EXERCISE INPUT —
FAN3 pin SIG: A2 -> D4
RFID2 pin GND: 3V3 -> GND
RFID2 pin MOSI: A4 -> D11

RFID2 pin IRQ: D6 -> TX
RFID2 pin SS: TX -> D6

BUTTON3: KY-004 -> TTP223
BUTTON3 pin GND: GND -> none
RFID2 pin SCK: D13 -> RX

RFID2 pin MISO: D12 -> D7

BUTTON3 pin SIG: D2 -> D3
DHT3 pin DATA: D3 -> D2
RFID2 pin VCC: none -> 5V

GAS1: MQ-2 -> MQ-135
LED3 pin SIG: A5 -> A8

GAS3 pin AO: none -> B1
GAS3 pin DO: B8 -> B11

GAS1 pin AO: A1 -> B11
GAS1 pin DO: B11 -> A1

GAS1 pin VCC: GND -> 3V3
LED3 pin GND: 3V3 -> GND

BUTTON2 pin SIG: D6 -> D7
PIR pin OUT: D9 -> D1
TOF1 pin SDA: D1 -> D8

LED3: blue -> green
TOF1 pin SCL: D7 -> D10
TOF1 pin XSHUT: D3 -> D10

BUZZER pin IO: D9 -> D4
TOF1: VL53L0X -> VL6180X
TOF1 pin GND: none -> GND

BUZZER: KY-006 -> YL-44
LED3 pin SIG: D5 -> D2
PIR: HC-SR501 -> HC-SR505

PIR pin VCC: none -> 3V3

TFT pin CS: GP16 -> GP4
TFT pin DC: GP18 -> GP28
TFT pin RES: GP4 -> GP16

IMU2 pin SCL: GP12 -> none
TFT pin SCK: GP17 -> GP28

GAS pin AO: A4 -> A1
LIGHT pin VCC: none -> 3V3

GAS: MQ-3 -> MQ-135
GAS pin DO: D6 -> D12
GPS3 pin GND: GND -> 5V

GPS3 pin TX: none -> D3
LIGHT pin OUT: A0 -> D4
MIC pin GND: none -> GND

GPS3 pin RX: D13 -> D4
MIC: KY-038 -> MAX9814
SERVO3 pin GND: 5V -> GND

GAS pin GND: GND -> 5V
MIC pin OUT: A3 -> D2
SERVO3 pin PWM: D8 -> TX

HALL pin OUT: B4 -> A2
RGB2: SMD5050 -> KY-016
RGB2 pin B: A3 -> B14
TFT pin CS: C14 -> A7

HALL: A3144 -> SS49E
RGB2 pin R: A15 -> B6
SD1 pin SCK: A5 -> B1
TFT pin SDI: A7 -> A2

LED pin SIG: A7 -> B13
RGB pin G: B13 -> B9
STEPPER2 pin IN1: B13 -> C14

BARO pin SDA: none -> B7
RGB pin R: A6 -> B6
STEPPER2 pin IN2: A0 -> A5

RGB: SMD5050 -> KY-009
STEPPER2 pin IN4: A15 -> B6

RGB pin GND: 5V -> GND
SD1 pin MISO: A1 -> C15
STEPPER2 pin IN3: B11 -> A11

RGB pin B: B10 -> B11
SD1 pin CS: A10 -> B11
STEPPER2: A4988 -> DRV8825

DESCRIPTION OF THE TASK — From the data above, return every line from the line that has "PIR pin VCC: none -> 3V3" up to and including the line that has "GPS3 pin GND: GND -> 5V", exactly.

SOLVED PROBLEM —
PIR pin VCC: none -> 3V3

TFT pin CS: GP16 -> GP4
TFT pin DC: GP18 -> GP28
TFT pin RES: GP4 -> GP16

IMU2 pin SCL: GP12 -> none
TFT pin SCK: GP17 -> GP28

GAS pin AO: A4 -> A1
LIGHT pin VCC: none -> 3V3

GAS: MQ-3 -> MQ-135
GAS pin DO: D6 -> D12
GPS3 pin GND: GND -> 5V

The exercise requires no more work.